*ABOUT THIS EXERCISE*
Word for word and without images, transcribe all of the records.

##### DATA RECORDS

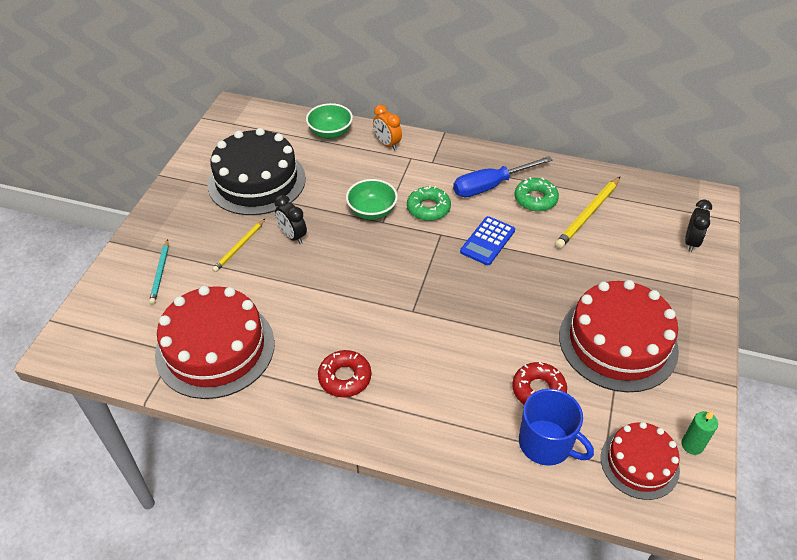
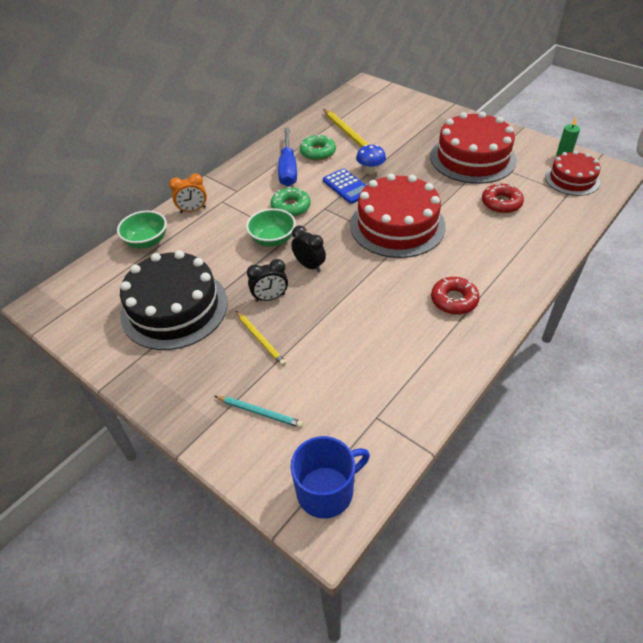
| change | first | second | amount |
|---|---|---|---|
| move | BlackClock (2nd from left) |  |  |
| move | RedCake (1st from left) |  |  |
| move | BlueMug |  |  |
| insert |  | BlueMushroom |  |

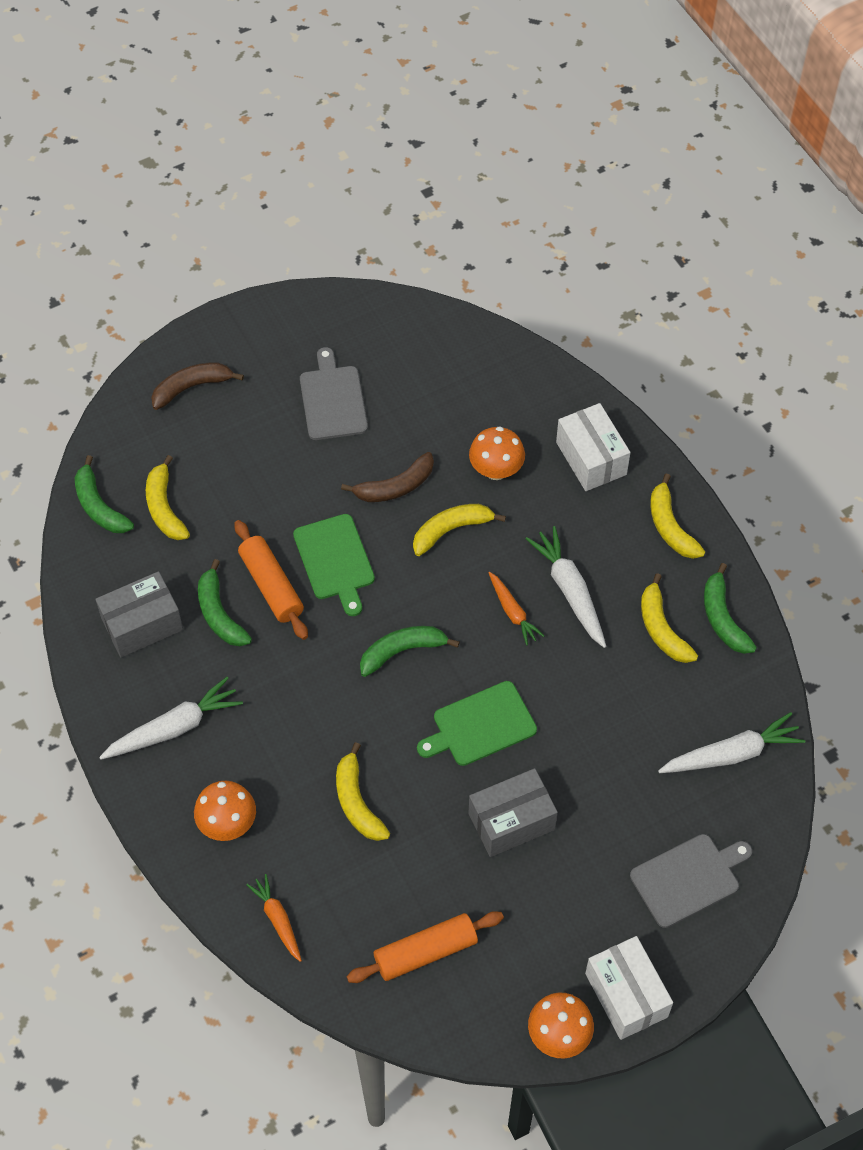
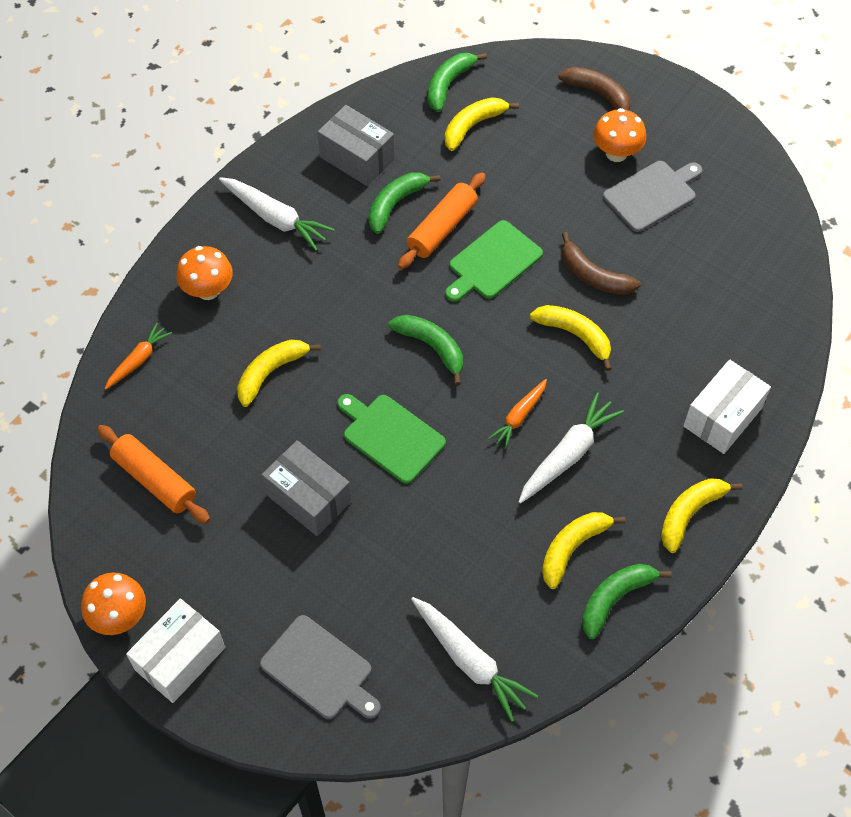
| change | first | second | amount |
|---|---|---|---|
| move | OrangeMushroom (2nd from left in the first image) | OrangeMushroom (3rd from left) |  |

##########

*WORKED SOLUTION*
| change | first | second | amount |
|---|---|---|---|
| move | BlackClock (2nd from left) |  |  |
| move | RedCake (1st from left) |  |  |
| move | BlueMug |  |  |
| insert |  | BlueMushroom |  |

| change | first | second | amount |
|---|---|---|---|
| move | OrangeMushroom (2nd from left in the first image) | OrangeMushroom (3rd from left) |  |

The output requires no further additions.